### What is needed
Drop the pictures and restate the rest of the listing word for word.
________________________
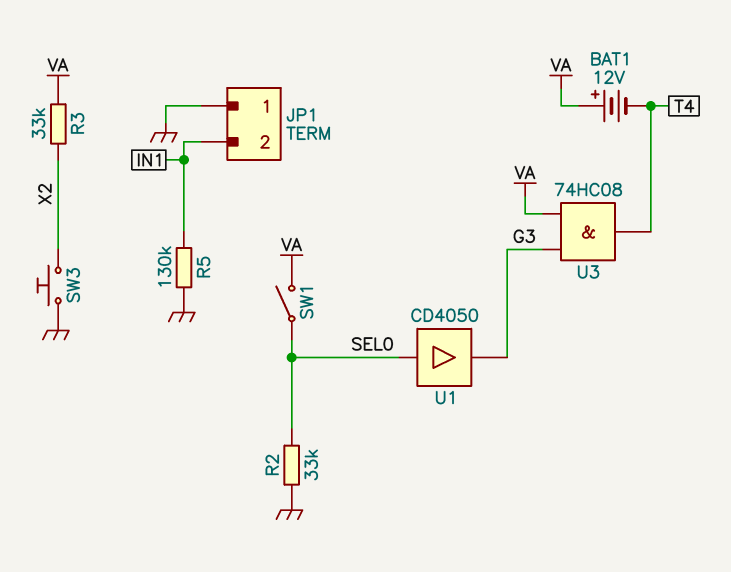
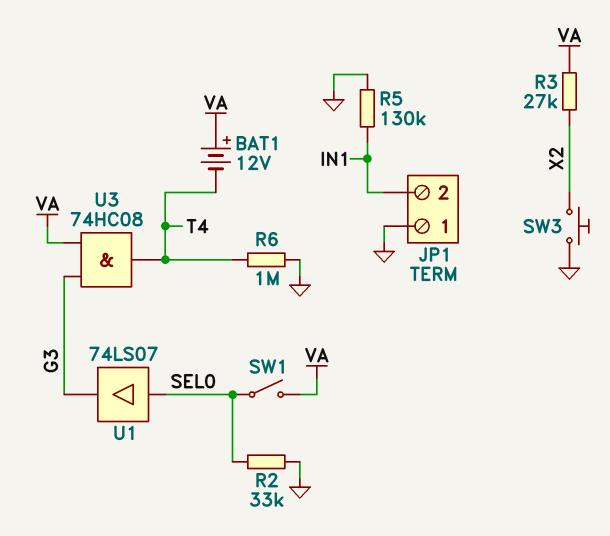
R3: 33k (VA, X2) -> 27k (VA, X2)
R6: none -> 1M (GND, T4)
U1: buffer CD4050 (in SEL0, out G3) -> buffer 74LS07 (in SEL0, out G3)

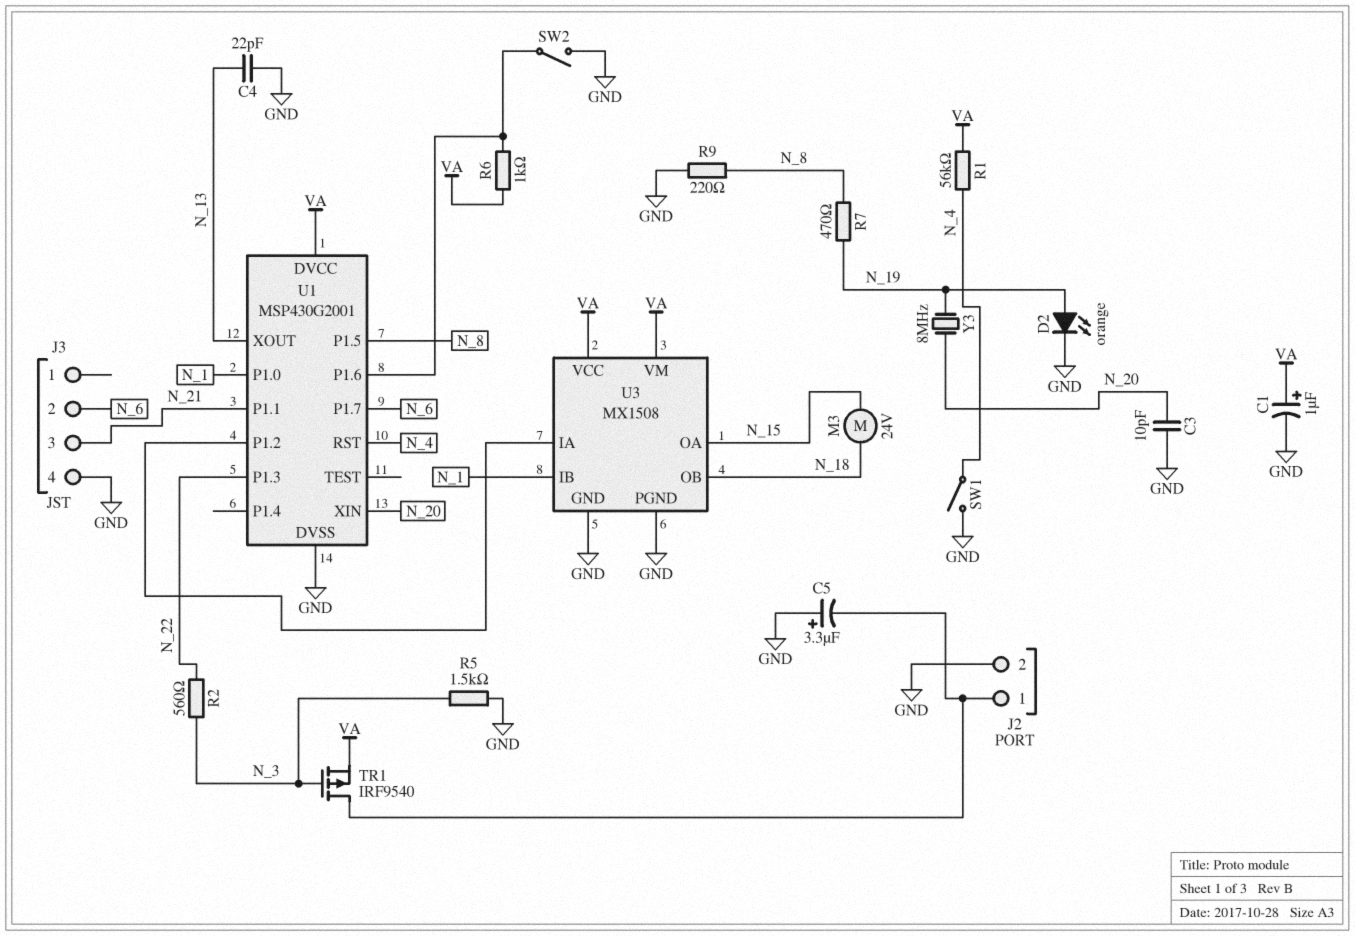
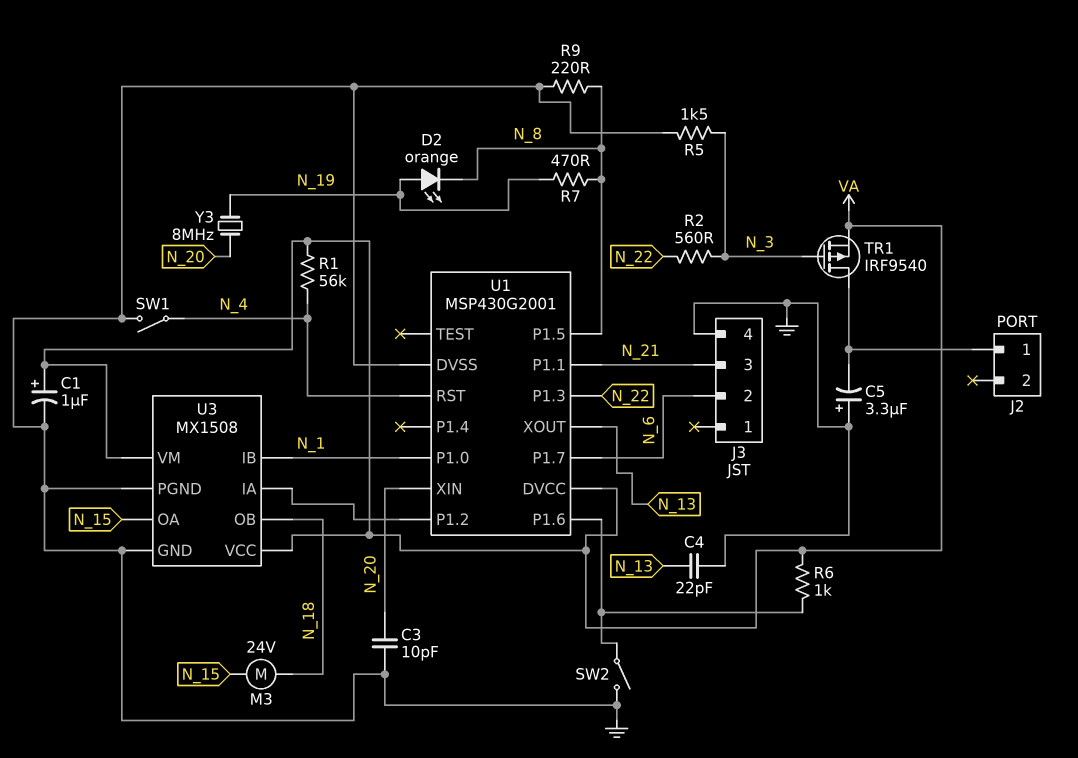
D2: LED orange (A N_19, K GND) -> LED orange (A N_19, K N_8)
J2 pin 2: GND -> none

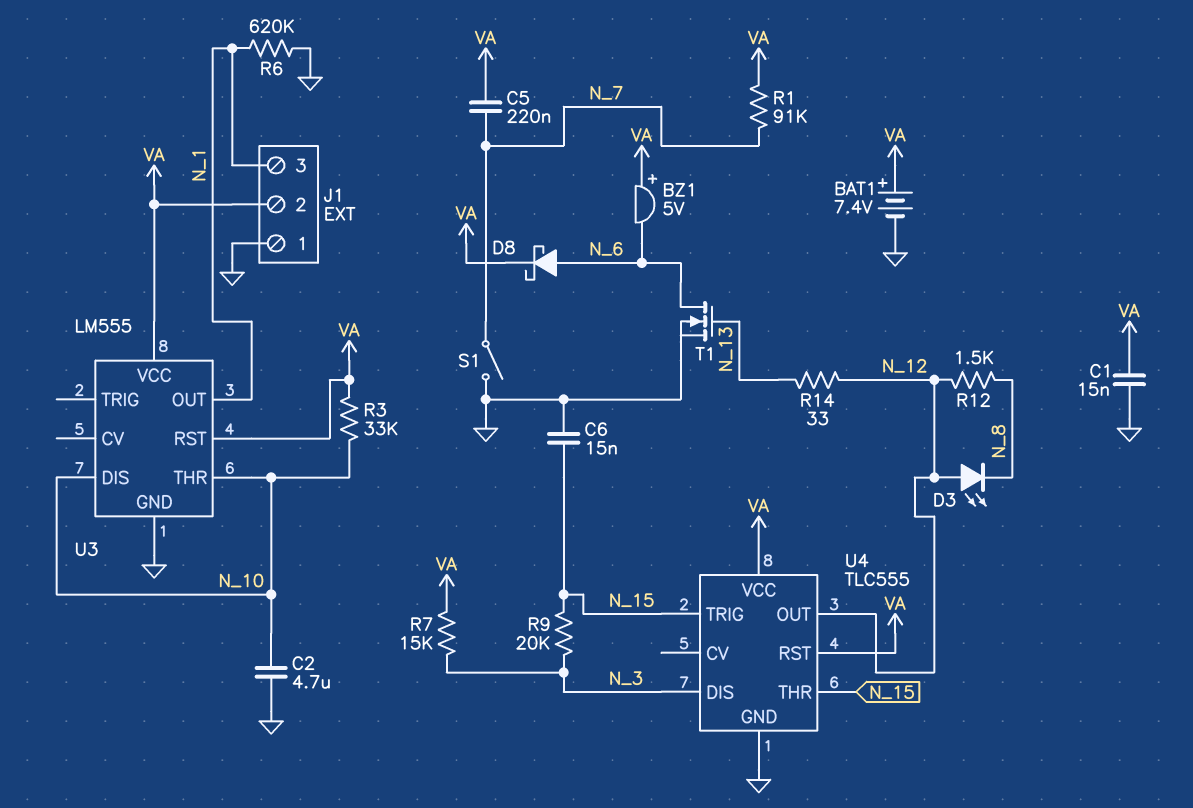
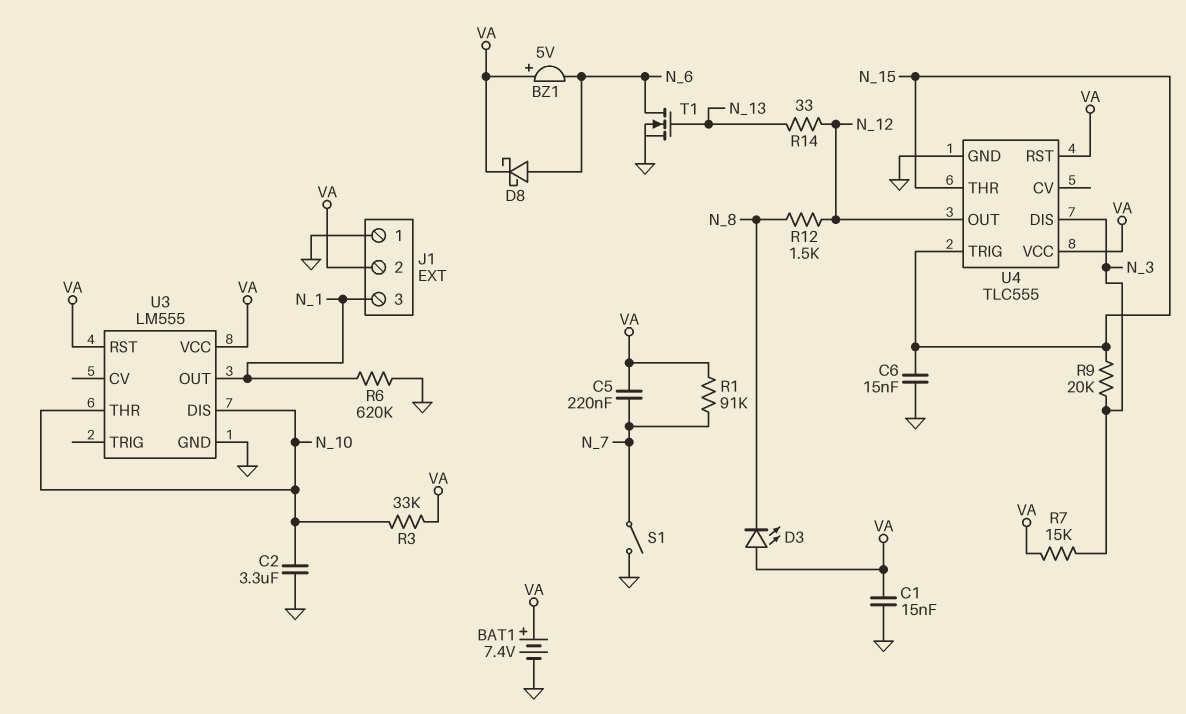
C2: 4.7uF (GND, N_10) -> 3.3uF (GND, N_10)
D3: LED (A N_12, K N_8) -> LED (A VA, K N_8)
________________________
### Answer to the problem
R3: 33k (VA, X2) -> 27k (VA, X2)
R6: none -> 1M (GND, T4)
U1: buffer CD4050 (in SEL0, out G3) -> buffer 74LS07 (in SEL0, out G3)

D2: LED orange (A N_19, K GND) -> LED orange (A N_19, K N_8)
J2 pin 2: GND -> none

C2: 4.7uF (GND, N_10) -> 3.3uF (GND, N_10)
D3: LED (A N_12, K N_8) -> LED (A VA, K N_8)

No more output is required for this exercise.